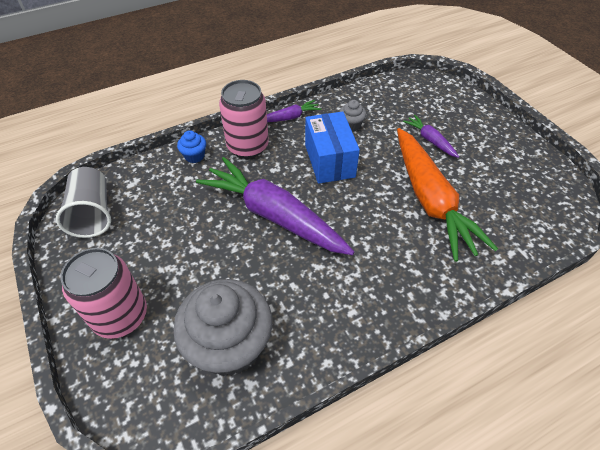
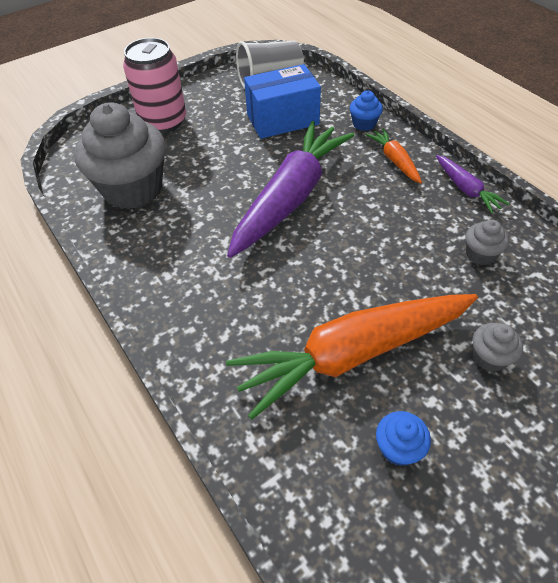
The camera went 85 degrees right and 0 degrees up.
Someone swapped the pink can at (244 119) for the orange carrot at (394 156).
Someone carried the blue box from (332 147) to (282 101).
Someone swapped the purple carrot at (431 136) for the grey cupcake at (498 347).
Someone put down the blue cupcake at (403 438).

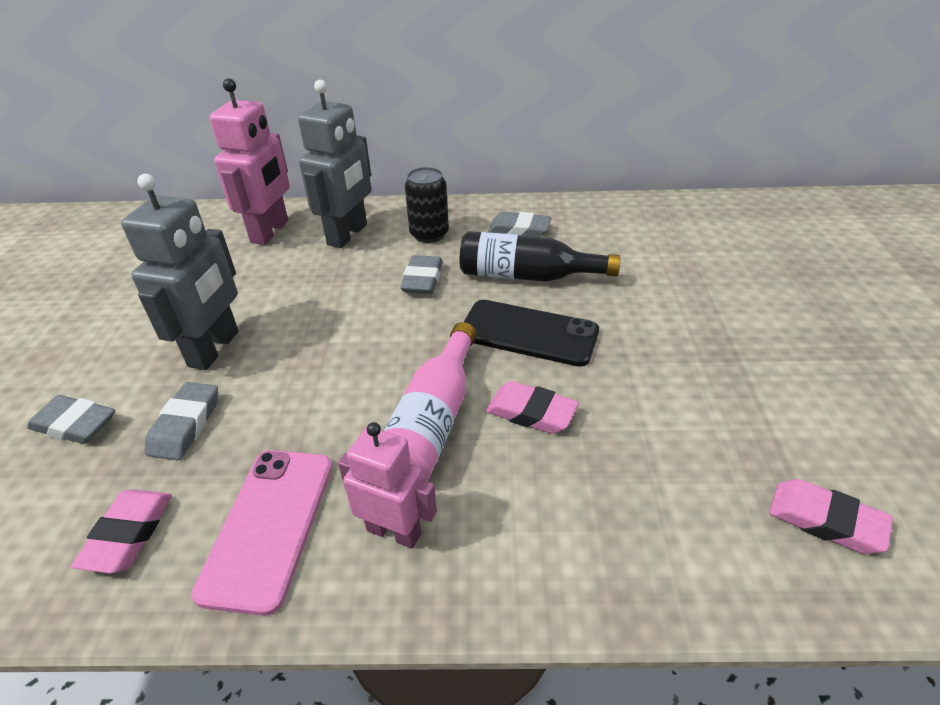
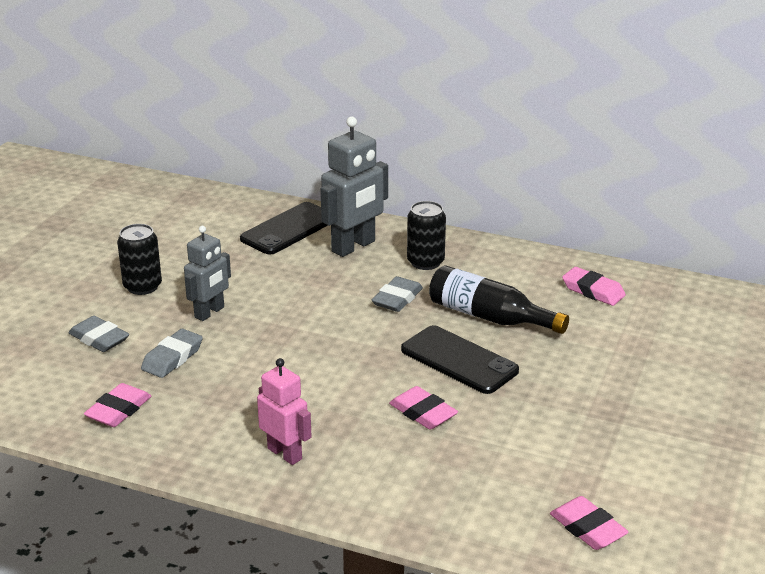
The camera went 20 degrees right and 10 degrees down.
Someone swapped the pink robot at (249 161) for the black phone at (284 228).
Someone scaled the grey robot at (180 272) by 0.65.
Someone took away the grey eraser at (520 224).
Someone took away the pink bottle at (430 401).
Someone took away the pink phone at (261 533).
Someone put down the black can at (139 259).
Someone put down the pink eraser at (594 286).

* [Problem to solve]: In the listing above, find the line with "Someone took away the grey" and set down that line and all after it exactly, through the final line.

* [Worked solution]:
Someone took away the grey eraser at (520 224).
Someone took away the pink bottle at (430 401).
Someone took away the pink phone at (261 533).
Someone put down the black can at (139 259).
Someone put down the pink eraser at (594 286).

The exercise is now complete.